:: EXERCISE DETAILS ::
Count, in the entries below, the lines in which "plus" occurs. Give the number, nothing more.

____

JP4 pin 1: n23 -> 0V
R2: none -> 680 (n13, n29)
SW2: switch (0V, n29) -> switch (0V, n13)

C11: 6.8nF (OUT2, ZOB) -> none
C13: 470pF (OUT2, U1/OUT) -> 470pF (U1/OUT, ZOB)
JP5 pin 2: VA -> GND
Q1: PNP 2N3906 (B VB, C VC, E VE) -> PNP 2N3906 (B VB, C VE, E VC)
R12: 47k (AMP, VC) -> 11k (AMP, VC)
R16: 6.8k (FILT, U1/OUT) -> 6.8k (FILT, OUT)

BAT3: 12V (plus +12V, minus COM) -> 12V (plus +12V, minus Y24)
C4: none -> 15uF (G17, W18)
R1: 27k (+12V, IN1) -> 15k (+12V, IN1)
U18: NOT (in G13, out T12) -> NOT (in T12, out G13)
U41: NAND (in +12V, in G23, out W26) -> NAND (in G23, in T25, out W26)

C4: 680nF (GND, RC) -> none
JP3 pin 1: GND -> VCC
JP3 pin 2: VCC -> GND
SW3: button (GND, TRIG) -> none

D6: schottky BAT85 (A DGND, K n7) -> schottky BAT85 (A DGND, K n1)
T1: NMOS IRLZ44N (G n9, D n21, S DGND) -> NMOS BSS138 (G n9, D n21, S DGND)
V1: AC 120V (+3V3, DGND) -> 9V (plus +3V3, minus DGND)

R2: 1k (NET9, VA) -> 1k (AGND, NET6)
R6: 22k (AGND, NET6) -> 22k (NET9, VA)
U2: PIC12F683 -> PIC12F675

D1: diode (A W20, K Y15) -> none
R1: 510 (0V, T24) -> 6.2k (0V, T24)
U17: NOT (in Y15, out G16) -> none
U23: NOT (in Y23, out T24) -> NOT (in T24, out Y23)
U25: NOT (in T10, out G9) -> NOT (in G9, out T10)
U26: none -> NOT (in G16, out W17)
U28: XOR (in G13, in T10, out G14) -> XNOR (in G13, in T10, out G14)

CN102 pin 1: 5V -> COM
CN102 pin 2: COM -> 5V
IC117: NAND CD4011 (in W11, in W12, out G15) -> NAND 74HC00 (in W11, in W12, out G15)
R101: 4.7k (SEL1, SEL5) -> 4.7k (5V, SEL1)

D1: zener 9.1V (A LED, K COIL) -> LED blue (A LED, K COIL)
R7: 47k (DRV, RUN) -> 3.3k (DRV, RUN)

____

:: TASK RESULT ::
2